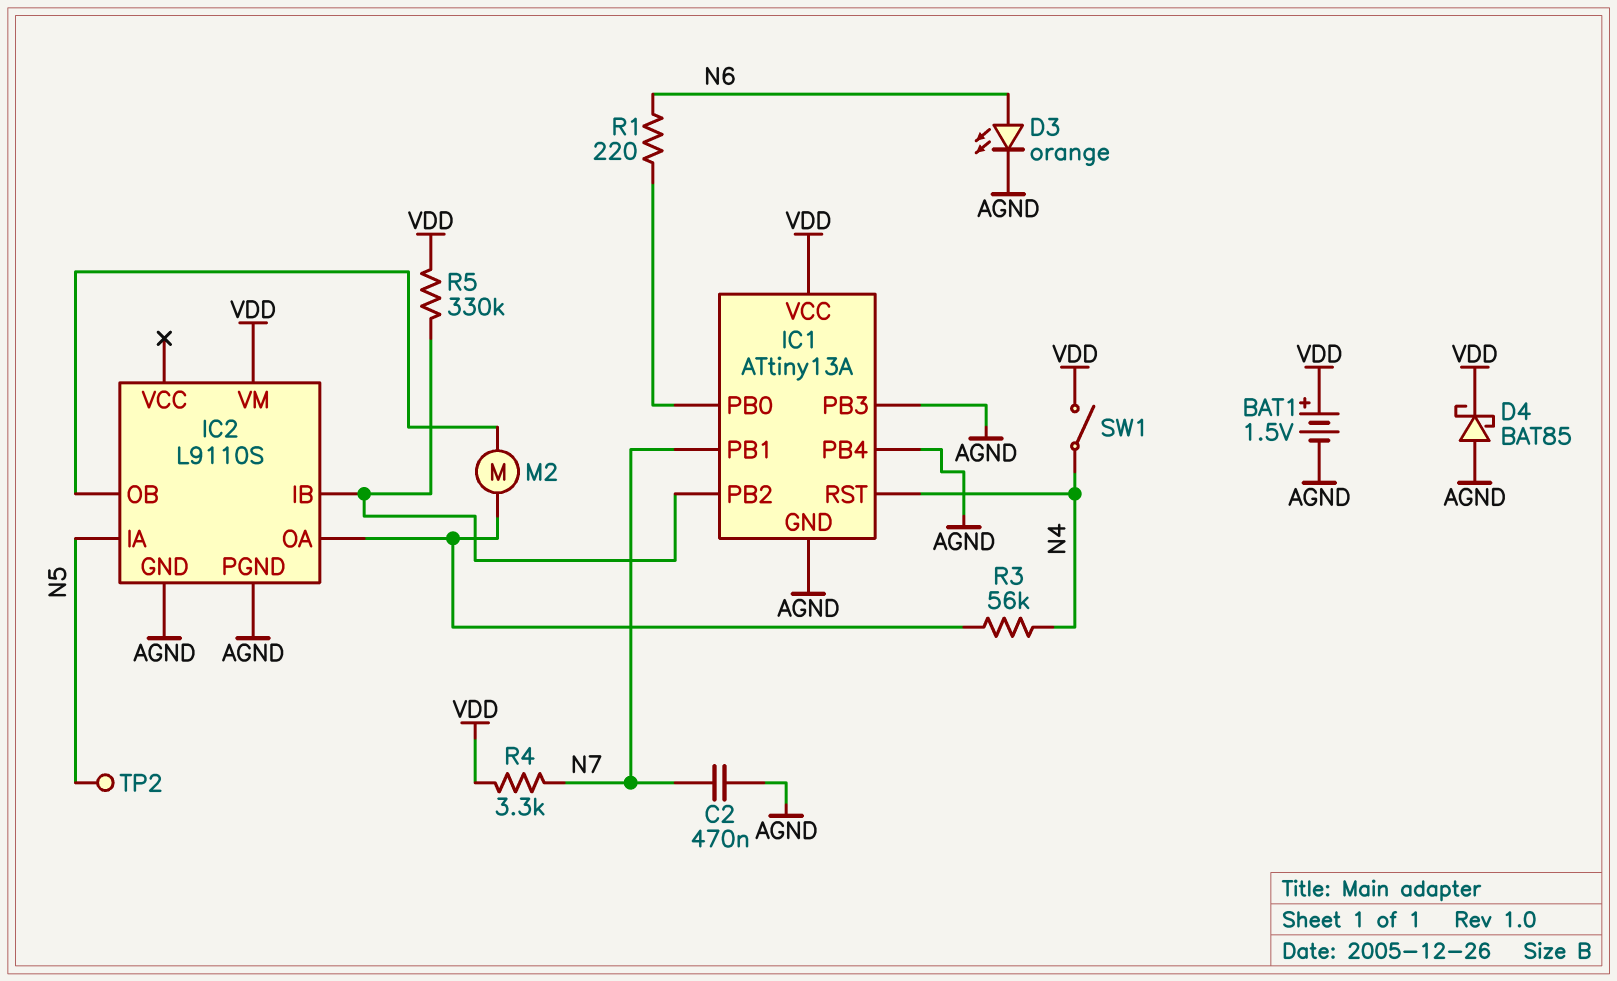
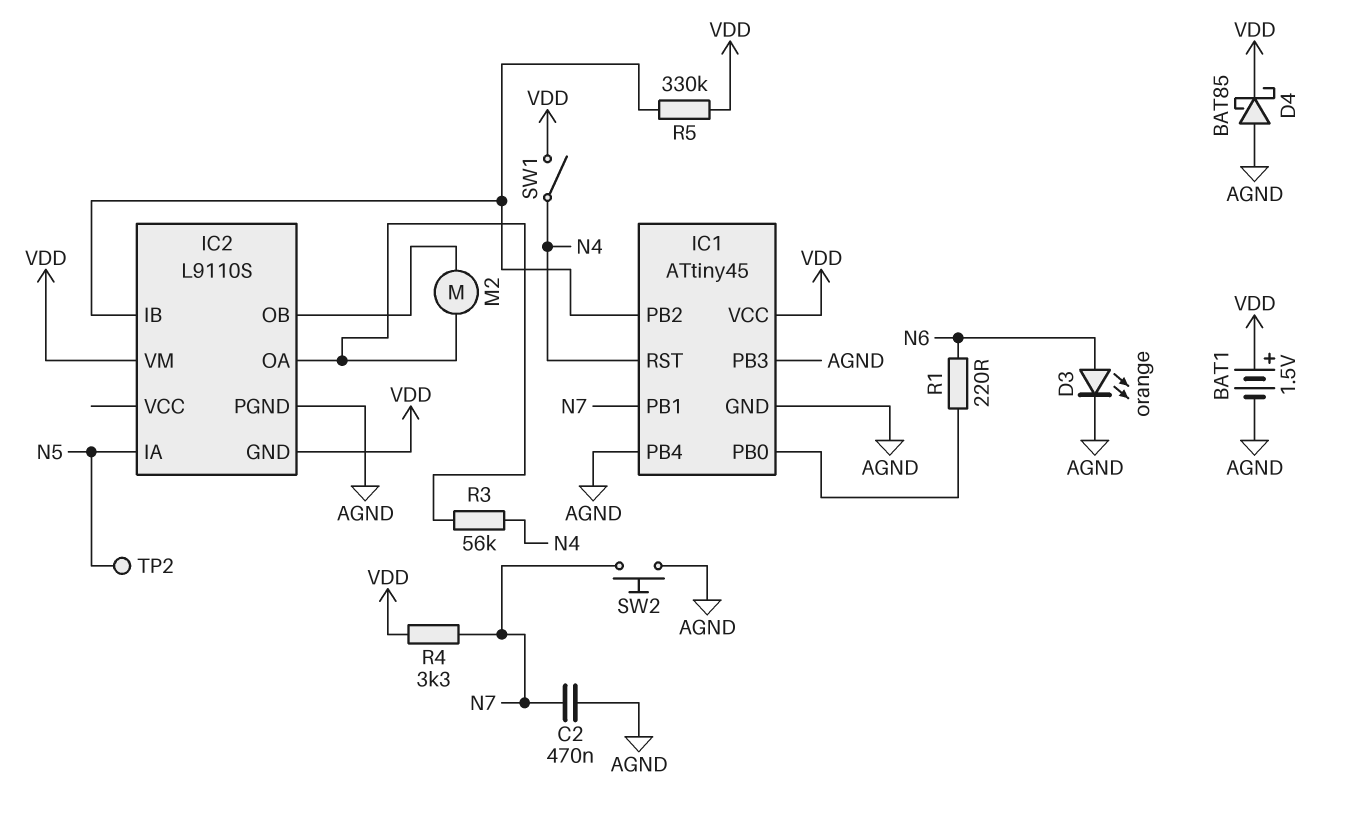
IC1: ATtiny13A -> ATtiny45
IC2 pin GND: AGND -> VDD
SW2: none -> button (AGND, N7)

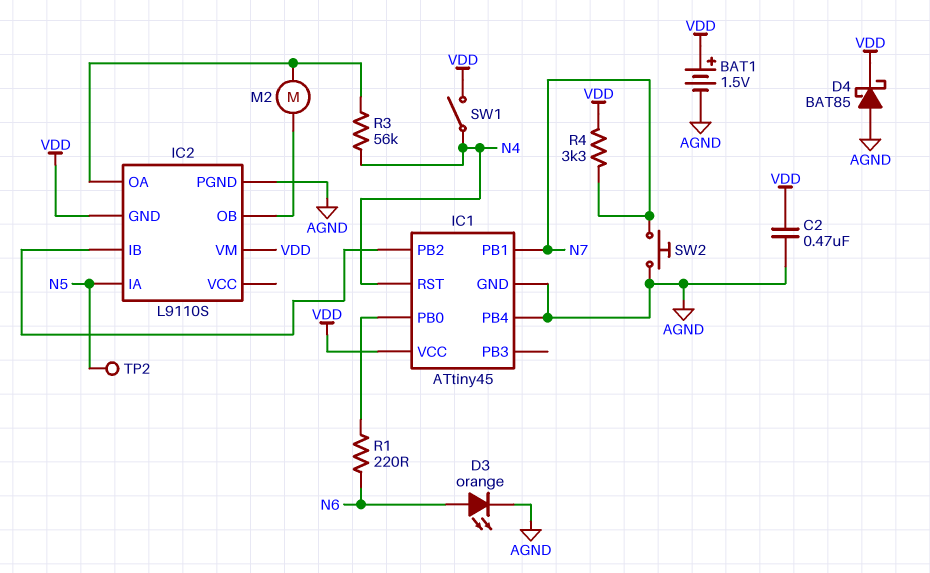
C2: 470nF (AGND, N7) -> 470nF (AGND, VDD)
IC1 pin PB3: AGND -> none
R5: 330k (IC1/PB2, VDD) -> none

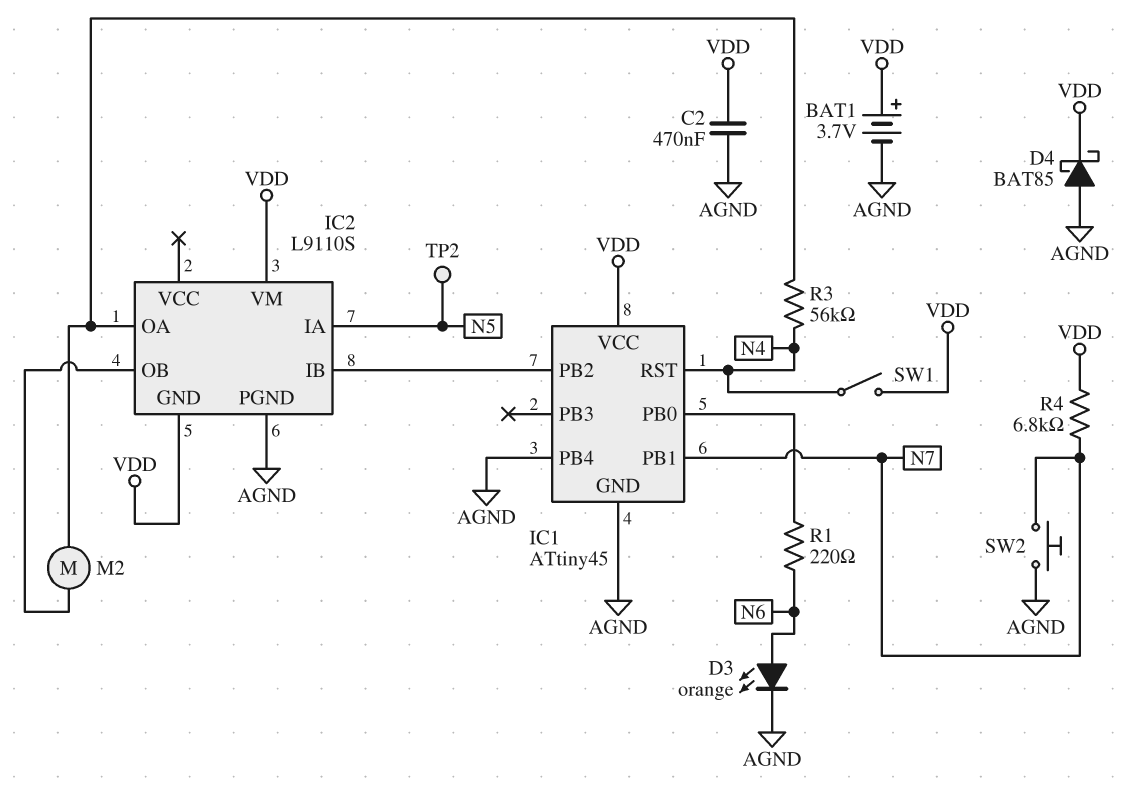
BAT1: 1.5V (plus VDD, minus AGND) -> 3.7V (plus VDD, minus AGND)
R4: 3.3k (N7, VDD) -> 6.8k (N7, VDD)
·····
Retrieve all lines from the data that contain the string "AGND".

IC2 pin GND: AGND -> VDD
SW2: none -> button (AGND, N7)
C2: 470nF (AGND, N7) -> 470nF (AGND, VDD)
IC1 pin PB3: AGND -> none
BAT1: 1.5V (plus VDD, minus AGND) -> 3.7V (plus VDD, minus AGND)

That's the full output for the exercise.